» **What this task involves**
Every line of the listing below should be written out exactly, minus its images.

Segment Start: Dataset extract

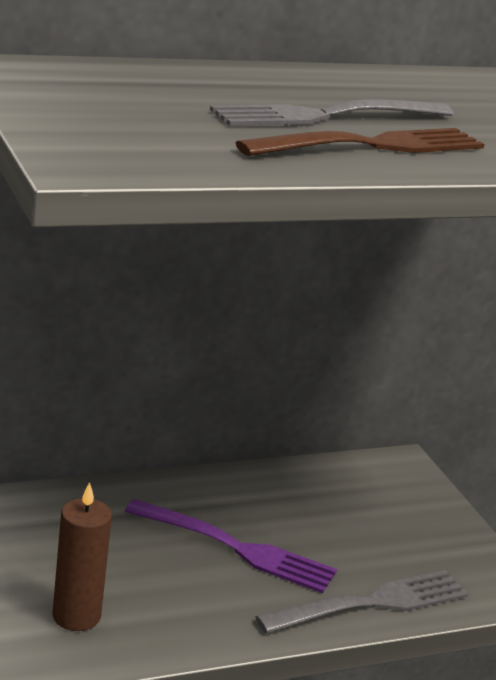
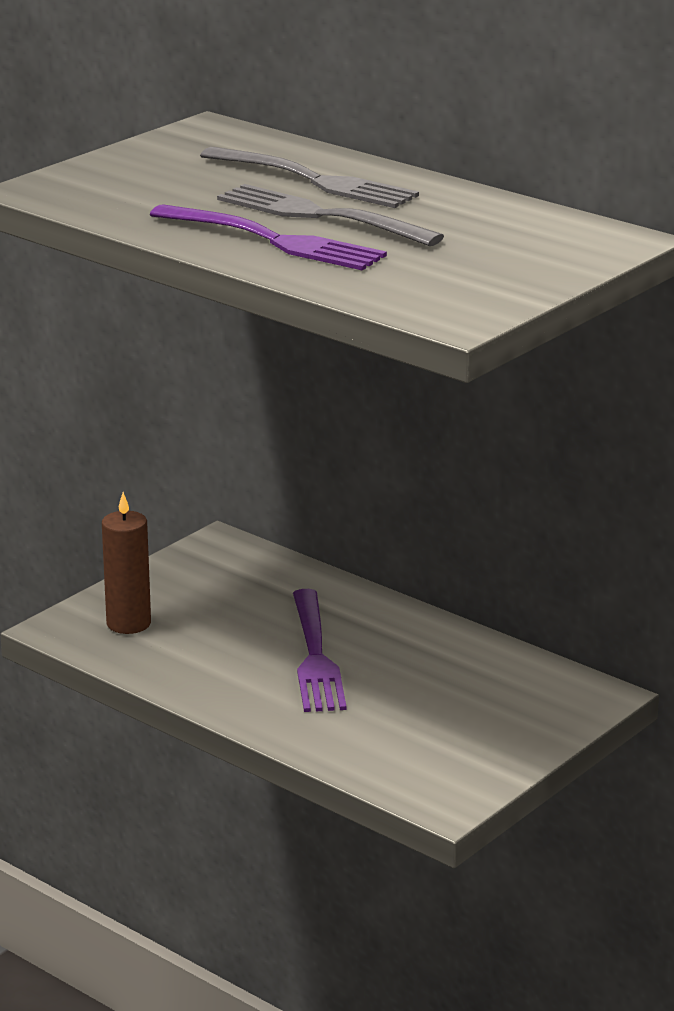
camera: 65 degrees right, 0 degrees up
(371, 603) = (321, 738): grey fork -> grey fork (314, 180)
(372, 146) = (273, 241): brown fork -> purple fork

Segment End: Dataset extract

» **Reply to the task**
camera: 65 degrees right, 0 degrees up
(371, 603) = (321, 738): grey fork -> grey fork (314, 180)
(372, 146) = (273, 241): brown fork -> purple fork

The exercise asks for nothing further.